* **Information supplied**
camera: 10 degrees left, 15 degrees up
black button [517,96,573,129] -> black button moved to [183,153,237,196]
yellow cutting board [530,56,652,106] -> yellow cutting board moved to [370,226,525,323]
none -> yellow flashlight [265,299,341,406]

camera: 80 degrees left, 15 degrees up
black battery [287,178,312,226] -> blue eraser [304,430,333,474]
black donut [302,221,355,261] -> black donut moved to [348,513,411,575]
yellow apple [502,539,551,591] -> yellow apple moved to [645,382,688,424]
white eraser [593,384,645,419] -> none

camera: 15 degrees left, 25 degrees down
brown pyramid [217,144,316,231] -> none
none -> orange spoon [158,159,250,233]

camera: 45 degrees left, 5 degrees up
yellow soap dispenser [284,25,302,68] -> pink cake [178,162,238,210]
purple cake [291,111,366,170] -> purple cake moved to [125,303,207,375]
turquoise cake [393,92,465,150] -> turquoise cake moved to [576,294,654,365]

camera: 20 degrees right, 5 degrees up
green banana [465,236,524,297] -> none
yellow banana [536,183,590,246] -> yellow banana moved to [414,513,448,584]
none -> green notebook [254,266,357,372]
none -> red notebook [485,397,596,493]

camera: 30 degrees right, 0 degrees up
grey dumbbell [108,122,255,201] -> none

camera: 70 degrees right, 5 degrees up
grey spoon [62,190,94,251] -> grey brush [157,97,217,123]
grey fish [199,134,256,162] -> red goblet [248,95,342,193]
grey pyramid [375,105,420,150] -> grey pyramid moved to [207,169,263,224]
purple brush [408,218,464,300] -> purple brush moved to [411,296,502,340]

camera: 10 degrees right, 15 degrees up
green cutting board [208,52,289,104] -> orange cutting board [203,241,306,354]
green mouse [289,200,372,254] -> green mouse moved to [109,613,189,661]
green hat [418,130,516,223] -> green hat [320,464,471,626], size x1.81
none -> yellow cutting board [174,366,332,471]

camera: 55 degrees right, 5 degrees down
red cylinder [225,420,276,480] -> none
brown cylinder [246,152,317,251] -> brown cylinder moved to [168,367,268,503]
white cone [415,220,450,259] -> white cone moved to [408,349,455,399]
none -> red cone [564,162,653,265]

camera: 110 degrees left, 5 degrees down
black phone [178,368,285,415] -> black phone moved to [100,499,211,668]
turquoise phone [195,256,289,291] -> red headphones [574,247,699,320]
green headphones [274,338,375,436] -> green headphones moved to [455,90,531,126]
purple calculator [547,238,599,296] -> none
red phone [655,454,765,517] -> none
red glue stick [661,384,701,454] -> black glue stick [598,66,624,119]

* **Work to be completed**
Exactly the lines from the one containing "green headphones [274,338,375,436]" to the final line of the entries must be restated, and no others.

* **Response**
green headphones [274,338,375,436] -> green headphones moved to [455,90,531,126]
purple calculator [547,238,599,296] -> none
red phone [655,454,765,517] -> none
red glue stick [661,384,701,454] -> black glue stick [598,66,624,119]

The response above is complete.